Material for the task below:

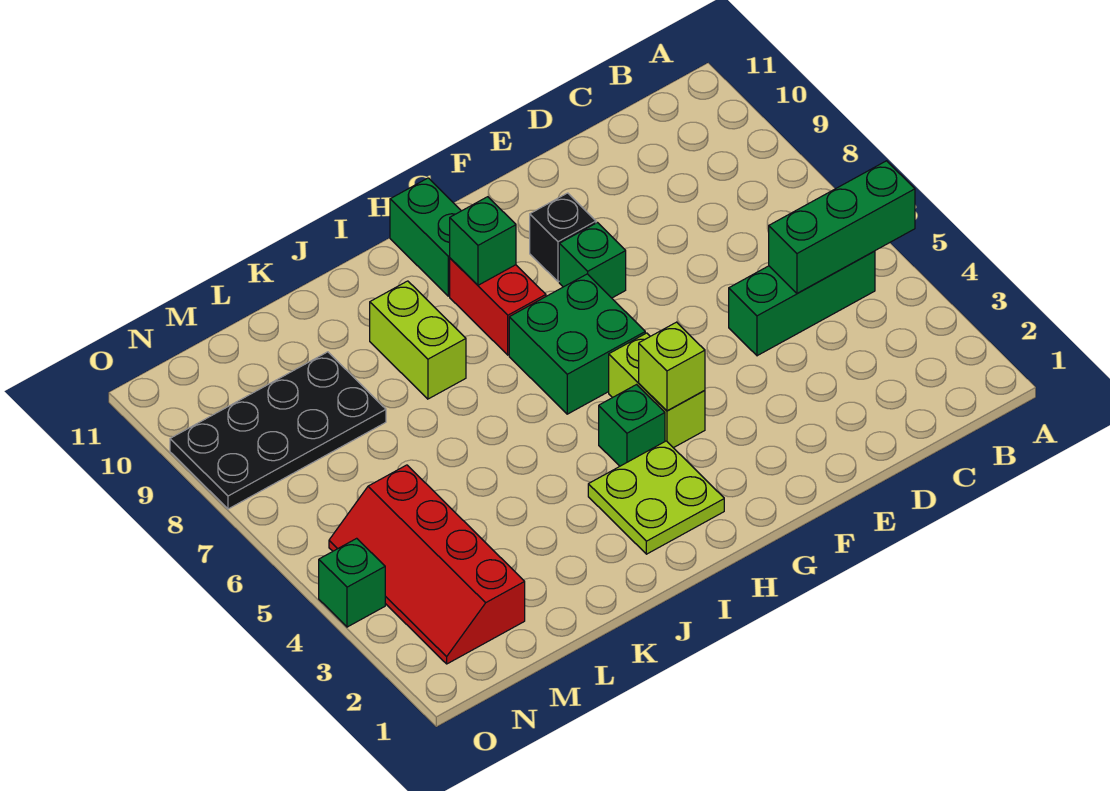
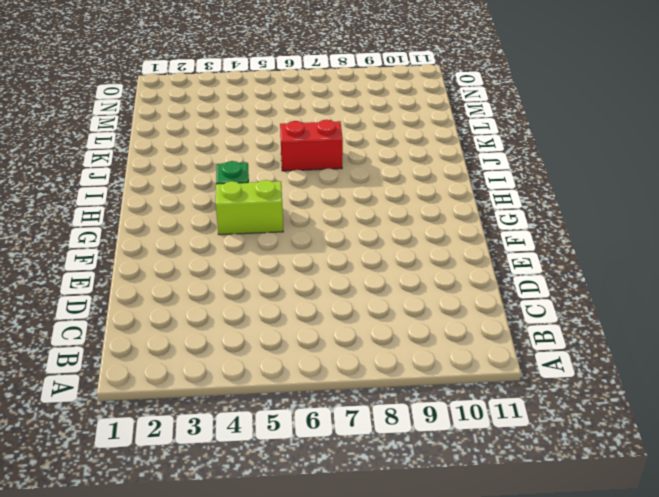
red brick J6:J7 level 1 -> red brick H8:H9 level 1
none -> green brick B5:D5 level 1
none -> green brick F8 level 1
none -> black brick F9 level 1

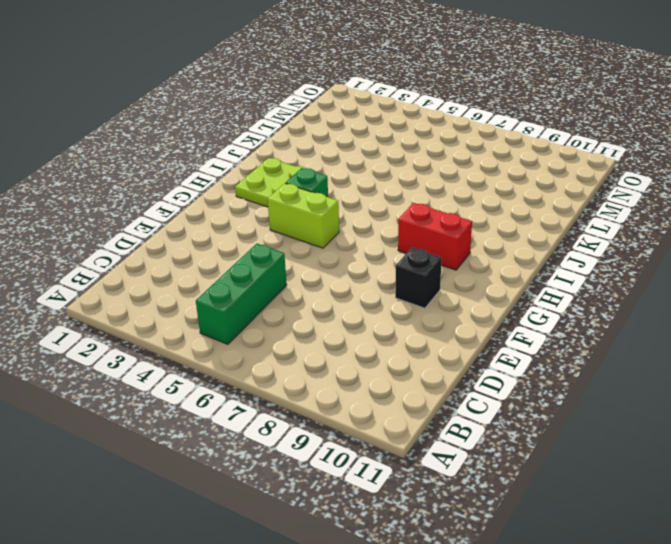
none -> green brick F8 level 1
none -> green brick G6:H7 level 1
none -> green brick H10:H11 level 1

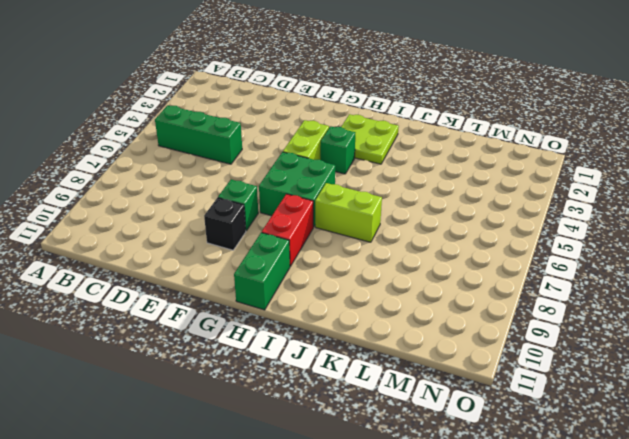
lime brick I7:J7 level 1 -> lime brick J8:J9 level 1
none -> black plate L8:O9 level 1
none -> red slope M2:N5 level 1 top M
none -> green brick O4 level 1

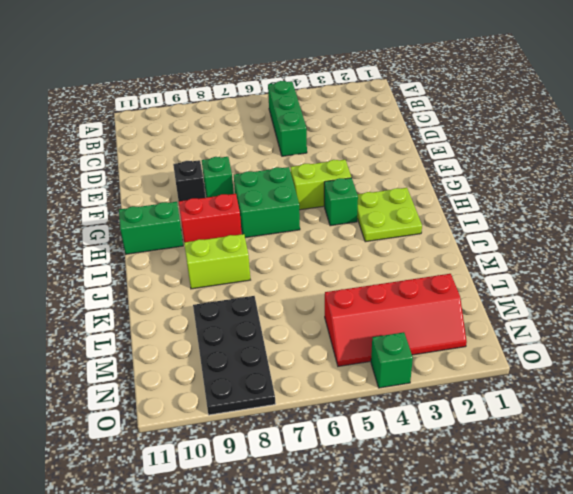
none -> green brick A5:C5 level 2
none -> lime brick G4 level 2
none -> green brick H9 level 2

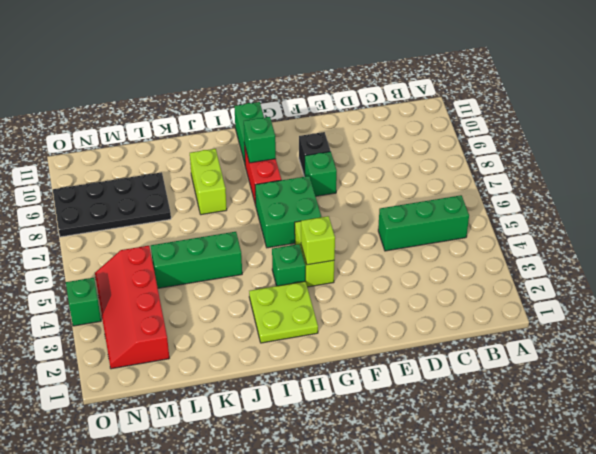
green brick J5:L5 level 1 -> green brick A5:C5 level 2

End of Material for the task.

Leave the pictures out, and please copy only the lines from the one with "none -> green brick A5:C5 level 2" through the end of the listing.

none -> green brick A5:C5 level 2
none -> lime brick G4 level 2
none -> green brick H9 level 2

green brick J5:L5 level 1 -> green brick A5:C5 level 2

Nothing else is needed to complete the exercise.